### Raw data
——————————

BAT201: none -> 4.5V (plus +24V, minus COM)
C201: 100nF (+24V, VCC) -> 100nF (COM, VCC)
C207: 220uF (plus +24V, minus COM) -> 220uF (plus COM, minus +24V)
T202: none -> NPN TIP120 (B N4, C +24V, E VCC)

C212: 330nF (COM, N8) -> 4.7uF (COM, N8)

——————————

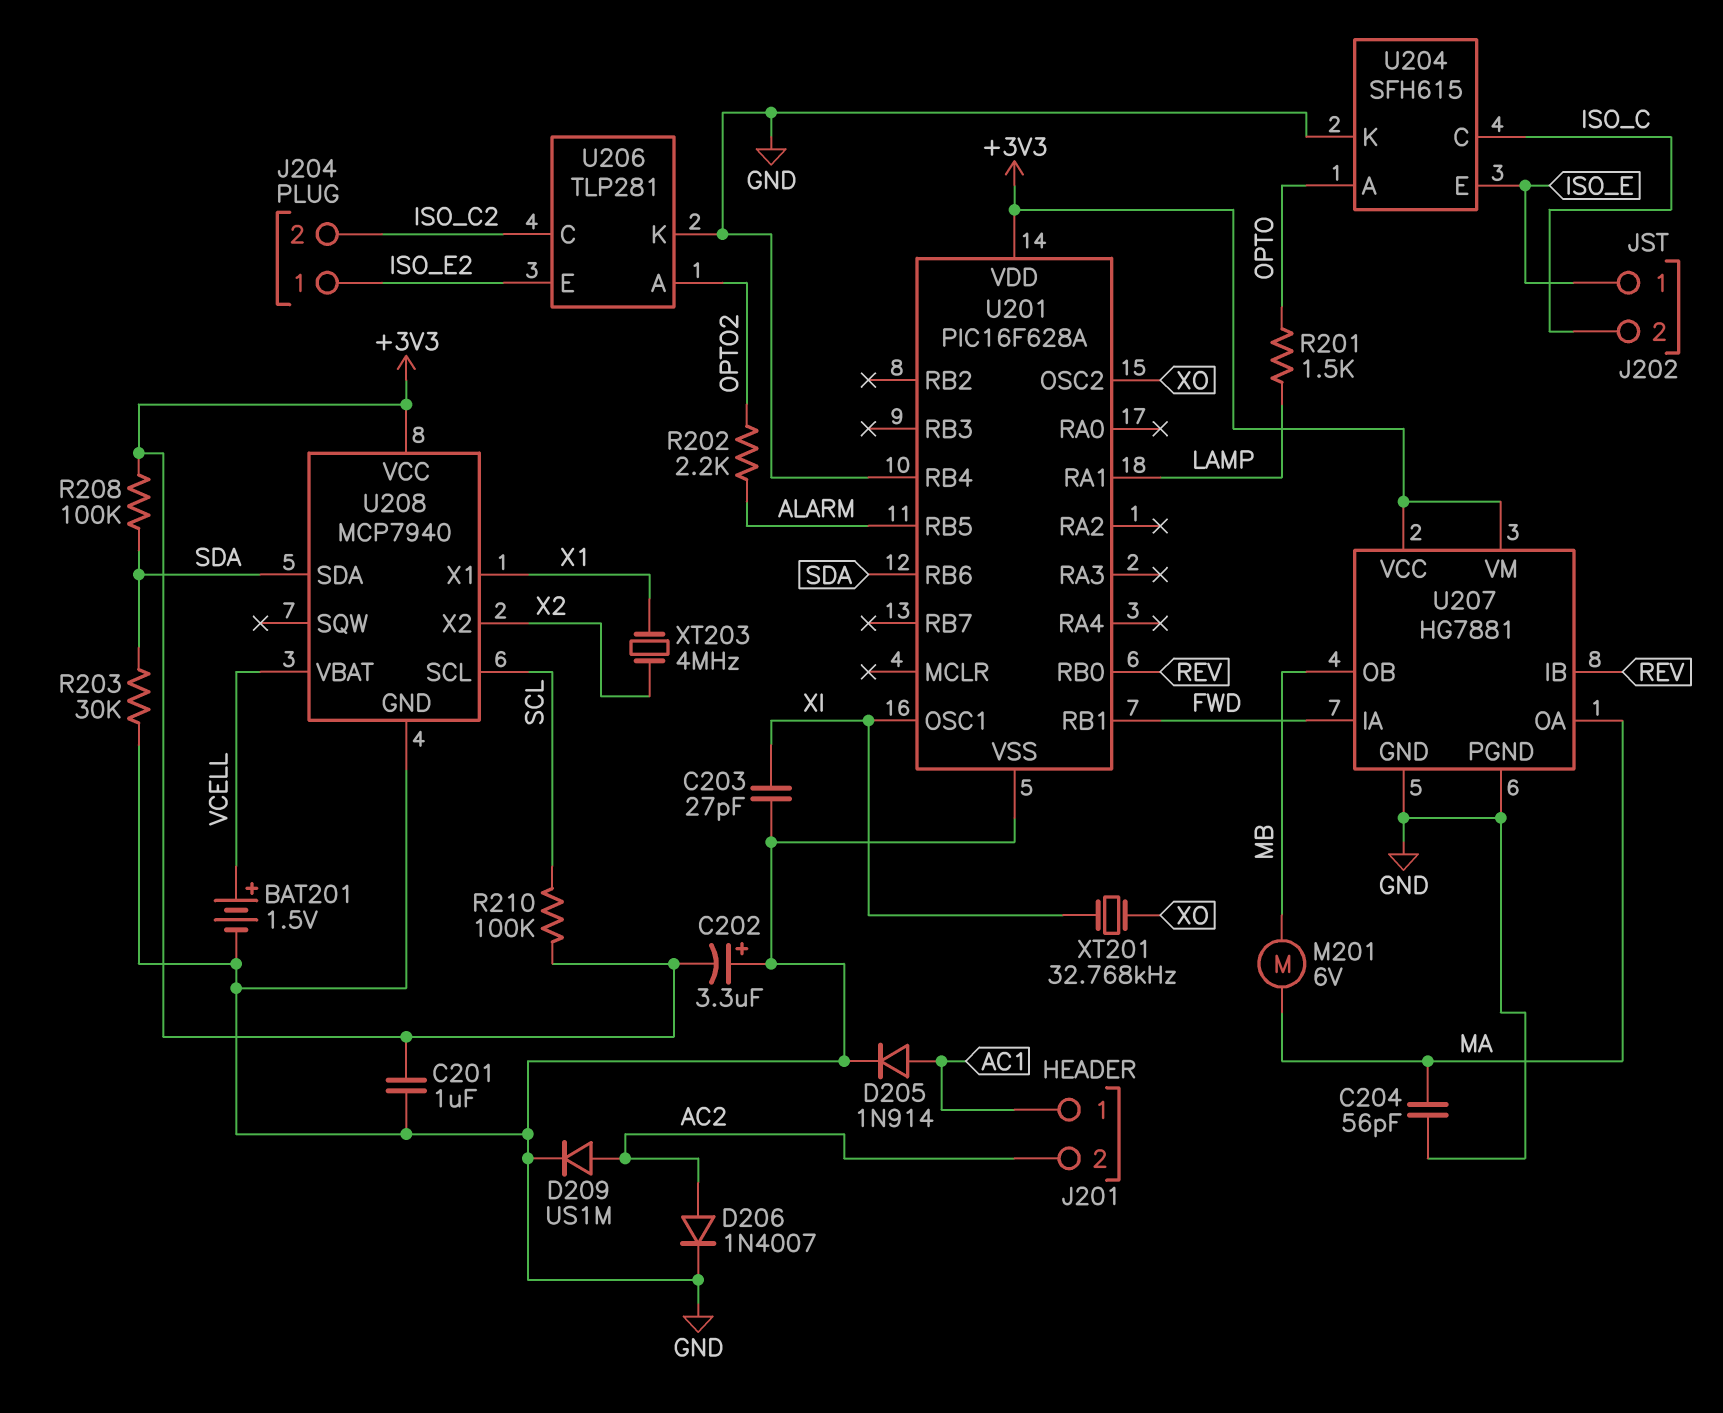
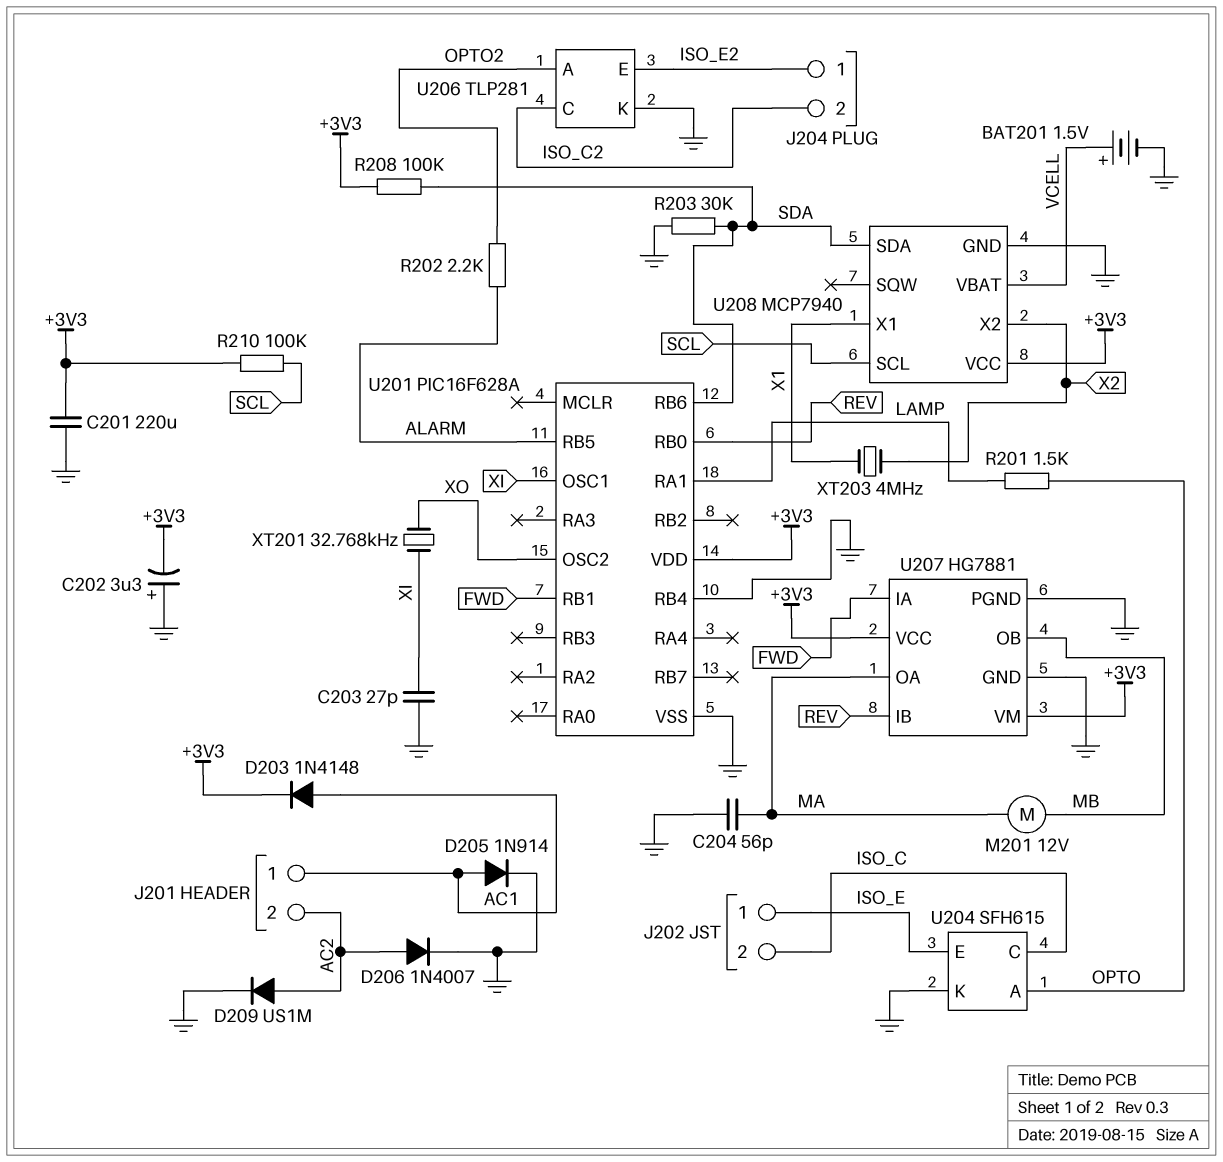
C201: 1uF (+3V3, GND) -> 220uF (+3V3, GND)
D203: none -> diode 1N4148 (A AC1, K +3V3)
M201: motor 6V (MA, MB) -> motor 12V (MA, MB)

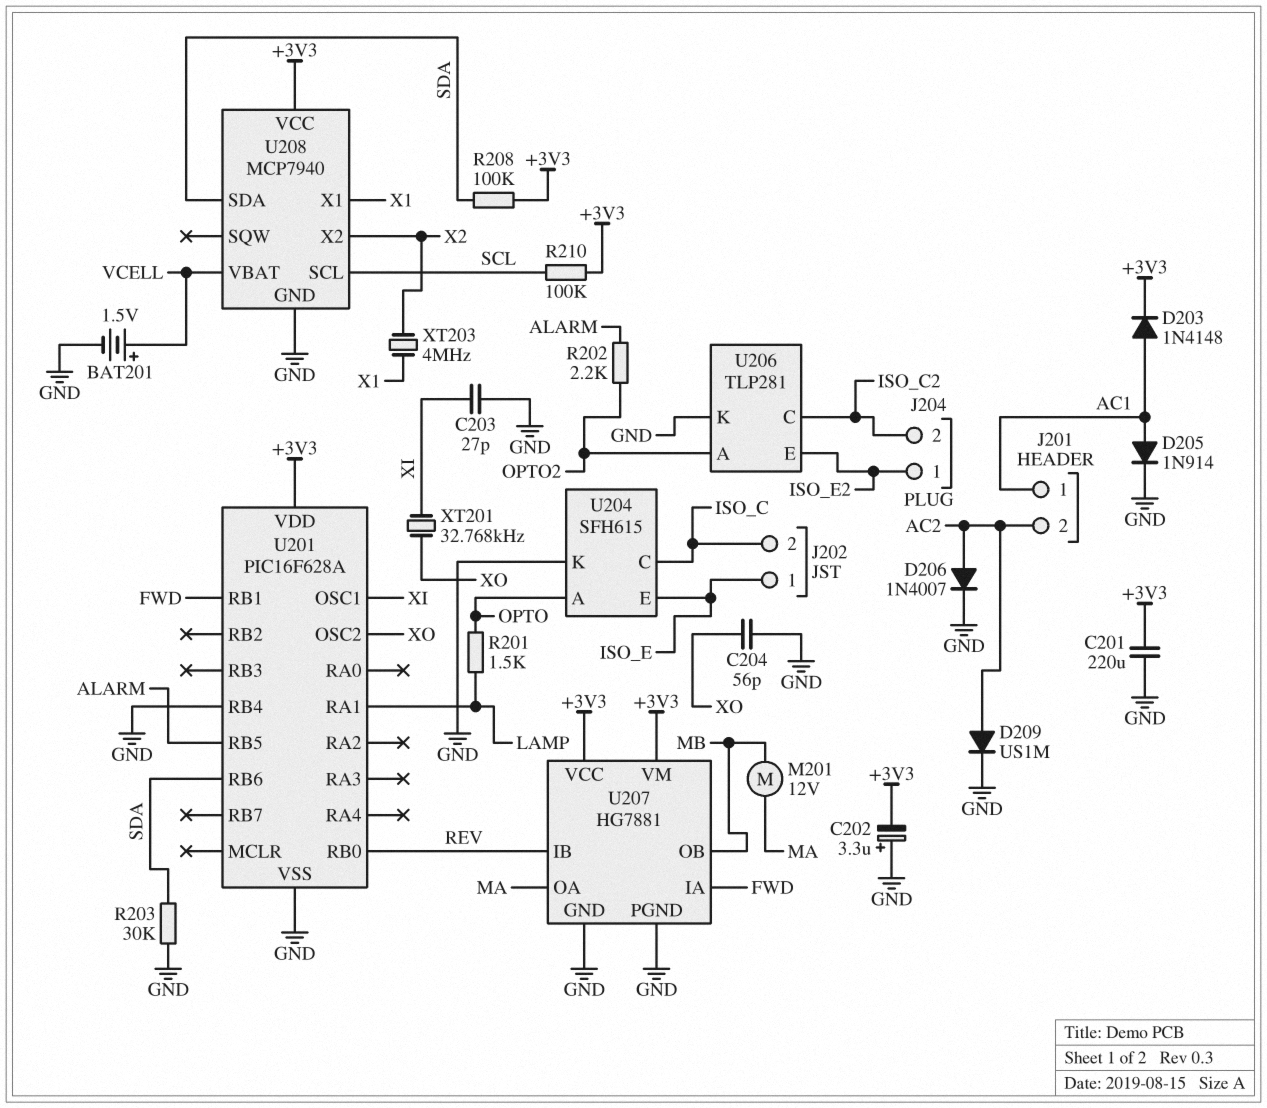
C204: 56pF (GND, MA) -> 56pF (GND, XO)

——————————

Return all lines in the entries above that carry the word "plus".

BAT201: none -> 4.5V (plus +24V, minus COM)
C207: 220uF (plus +24V, minus COM) -> 220uF (plus COM, minus +24V)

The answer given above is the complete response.